**Dataset extract**
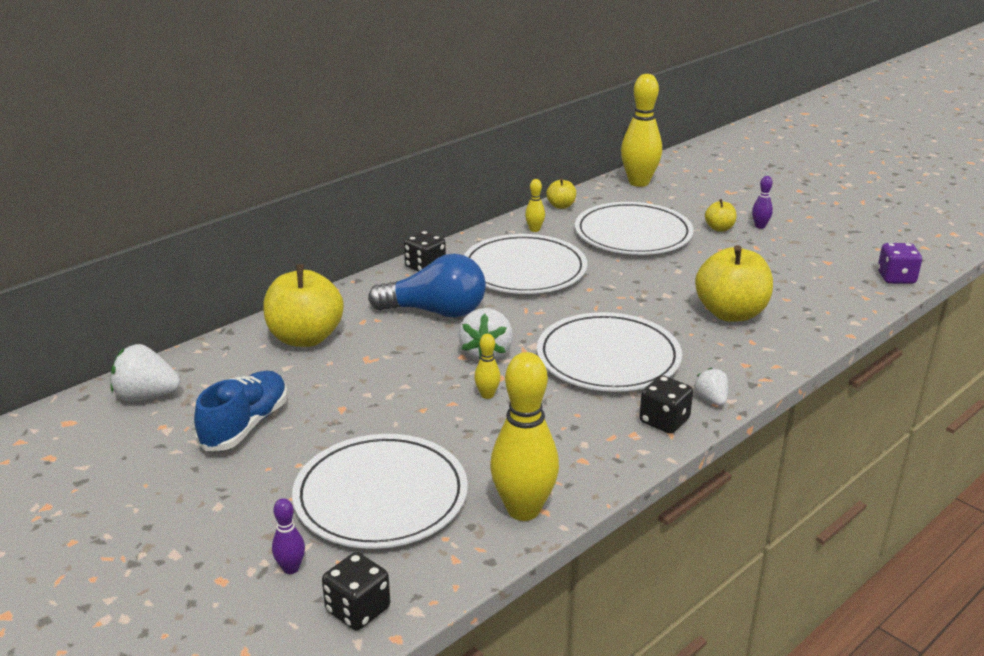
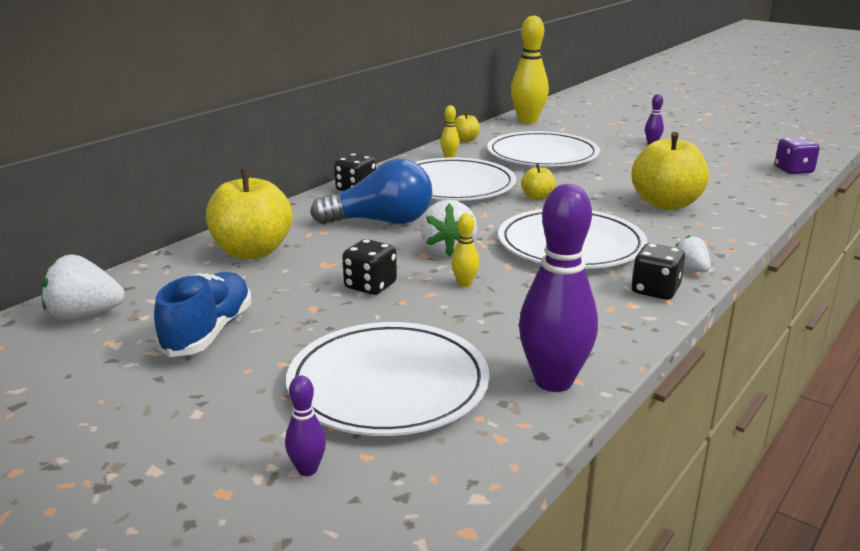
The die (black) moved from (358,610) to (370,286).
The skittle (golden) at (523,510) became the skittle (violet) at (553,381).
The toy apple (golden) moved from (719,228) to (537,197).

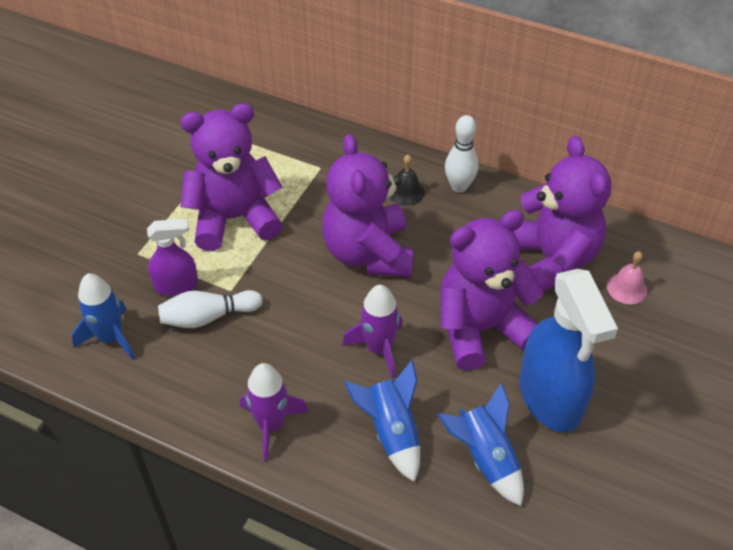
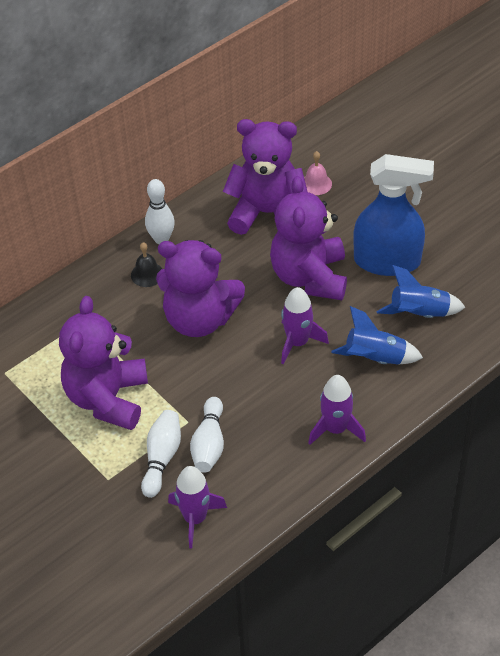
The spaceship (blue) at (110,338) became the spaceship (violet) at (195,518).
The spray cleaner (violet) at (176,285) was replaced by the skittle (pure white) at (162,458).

**Problem requirements**
Could the lines from the first entry through the line that contains "The spaceship (blue)" be copied exactly, with all pictures left out?

**Task output**
The die (black) moved from (358,610) to (370,286).
The skittle (golden) at (523,510) became the skittle (violet) at (553,381).
The toy apple (golden) moved from (719,228) to (537,197).

The spaceship (blue) at (110,338) became the spaceship (violet) at (195,518).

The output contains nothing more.